◆ **Activity**: Run through the data and copy out every line that mentions the word "point".

◆ **Input data**:
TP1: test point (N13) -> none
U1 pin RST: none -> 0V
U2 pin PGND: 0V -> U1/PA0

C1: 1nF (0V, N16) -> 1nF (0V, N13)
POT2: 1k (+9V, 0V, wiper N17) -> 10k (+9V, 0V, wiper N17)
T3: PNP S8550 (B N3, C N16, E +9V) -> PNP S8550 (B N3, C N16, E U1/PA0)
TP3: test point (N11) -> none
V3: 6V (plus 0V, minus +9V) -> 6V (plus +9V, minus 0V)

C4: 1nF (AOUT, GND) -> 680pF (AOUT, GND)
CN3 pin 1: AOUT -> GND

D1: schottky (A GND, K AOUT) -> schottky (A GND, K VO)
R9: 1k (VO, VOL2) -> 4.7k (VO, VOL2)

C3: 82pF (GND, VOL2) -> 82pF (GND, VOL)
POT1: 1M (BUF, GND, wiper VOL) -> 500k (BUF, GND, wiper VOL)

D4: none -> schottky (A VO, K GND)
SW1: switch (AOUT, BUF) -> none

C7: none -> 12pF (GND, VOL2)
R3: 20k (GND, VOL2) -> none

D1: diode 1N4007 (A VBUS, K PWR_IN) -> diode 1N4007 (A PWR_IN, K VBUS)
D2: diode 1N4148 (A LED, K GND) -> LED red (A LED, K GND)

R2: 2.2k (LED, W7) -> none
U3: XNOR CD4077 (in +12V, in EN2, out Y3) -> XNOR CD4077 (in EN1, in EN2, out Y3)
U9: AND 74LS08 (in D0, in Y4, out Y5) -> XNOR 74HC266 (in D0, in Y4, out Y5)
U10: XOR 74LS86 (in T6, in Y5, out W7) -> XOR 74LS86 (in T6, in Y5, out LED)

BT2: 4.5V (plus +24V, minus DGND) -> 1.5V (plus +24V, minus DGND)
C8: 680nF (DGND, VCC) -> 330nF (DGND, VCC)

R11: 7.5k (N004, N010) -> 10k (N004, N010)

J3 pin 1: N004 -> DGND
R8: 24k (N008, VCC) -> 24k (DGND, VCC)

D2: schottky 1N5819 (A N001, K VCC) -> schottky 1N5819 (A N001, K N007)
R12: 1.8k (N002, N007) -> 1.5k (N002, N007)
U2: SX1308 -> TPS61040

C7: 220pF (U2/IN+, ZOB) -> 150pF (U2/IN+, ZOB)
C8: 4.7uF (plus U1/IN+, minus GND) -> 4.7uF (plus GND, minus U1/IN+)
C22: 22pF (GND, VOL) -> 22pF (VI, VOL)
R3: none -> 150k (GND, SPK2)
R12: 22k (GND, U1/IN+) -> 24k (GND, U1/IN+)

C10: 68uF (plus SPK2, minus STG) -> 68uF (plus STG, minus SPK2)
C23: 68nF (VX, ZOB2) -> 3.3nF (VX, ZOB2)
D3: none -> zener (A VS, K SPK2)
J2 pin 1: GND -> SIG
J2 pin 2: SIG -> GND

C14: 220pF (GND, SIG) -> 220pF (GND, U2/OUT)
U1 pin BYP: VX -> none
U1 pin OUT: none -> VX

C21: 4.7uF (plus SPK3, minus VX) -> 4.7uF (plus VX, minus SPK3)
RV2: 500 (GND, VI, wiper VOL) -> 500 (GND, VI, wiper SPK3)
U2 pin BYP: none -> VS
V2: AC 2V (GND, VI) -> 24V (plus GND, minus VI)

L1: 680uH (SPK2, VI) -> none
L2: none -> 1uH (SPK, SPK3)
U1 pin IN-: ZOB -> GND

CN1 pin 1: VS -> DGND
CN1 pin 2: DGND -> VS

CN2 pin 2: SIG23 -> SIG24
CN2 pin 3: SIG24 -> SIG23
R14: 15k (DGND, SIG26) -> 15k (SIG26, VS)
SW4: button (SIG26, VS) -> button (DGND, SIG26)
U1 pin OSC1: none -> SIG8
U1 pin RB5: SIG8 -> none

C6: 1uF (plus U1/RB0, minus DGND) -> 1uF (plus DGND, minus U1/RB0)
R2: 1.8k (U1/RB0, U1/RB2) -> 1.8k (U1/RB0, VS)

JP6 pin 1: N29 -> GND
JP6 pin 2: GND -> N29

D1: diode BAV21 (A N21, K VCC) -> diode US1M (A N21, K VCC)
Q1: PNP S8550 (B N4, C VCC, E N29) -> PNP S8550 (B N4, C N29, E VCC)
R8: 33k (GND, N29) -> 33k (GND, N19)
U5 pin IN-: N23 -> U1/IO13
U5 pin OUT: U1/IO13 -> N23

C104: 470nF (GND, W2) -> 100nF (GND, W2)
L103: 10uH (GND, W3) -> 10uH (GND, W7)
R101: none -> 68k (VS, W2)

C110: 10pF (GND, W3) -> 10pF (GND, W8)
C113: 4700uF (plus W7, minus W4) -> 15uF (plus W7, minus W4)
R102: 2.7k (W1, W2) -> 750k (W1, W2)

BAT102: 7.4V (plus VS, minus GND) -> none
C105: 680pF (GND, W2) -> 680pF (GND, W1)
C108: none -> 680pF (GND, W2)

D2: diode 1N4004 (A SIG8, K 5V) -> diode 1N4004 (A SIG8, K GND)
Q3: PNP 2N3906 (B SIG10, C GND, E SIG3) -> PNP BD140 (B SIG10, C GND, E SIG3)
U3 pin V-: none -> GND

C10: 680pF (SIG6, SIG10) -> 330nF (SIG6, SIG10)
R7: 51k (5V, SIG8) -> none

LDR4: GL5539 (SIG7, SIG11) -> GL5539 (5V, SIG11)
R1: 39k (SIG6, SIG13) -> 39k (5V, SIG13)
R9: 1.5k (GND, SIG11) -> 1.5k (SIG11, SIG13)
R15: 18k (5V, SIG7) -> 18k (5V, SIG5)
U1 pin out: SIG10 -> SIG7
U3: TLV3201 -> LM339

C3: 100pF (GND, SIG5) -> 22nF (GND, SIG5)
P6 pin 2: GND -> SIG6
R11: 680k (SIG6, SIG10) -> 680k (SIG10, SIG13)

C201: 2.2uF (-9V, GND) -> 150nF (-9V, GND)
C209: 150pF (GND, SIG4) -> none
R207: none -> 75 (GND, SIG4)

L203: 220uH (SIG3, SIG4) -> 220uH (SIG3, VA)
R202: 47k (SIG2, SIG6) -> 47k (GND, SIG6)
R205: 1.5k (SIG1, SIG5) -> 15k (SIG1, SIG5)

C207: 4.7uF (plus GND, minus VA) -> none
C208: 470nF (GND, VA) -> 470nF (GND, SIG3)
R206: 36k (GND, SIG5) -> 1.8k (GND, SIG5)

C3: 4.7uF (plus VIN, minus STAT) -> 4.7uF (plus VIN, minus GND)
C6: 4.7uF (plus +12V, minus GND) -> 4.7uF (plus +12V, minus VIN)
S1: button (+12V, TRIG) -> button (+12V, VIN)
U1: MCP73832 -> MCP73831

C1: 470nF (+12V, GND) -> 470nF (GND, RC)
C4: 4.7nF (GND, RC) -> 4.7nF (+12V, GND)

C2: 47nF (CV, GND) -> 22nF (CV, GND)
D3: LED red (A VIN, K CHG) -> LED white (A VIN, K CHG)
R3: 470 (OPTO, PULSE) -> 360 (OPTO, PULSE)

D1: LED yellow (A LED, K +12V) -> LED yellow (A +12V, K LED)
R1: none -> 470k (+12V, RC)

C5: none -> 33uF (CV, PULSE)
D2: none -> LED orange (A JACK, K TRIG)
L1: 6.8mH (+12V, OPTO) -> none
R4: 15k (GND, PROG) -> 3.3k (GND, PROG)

◆ **Result below**:
TP1: test point (N13) -> none
TP3: test point (N11) -> none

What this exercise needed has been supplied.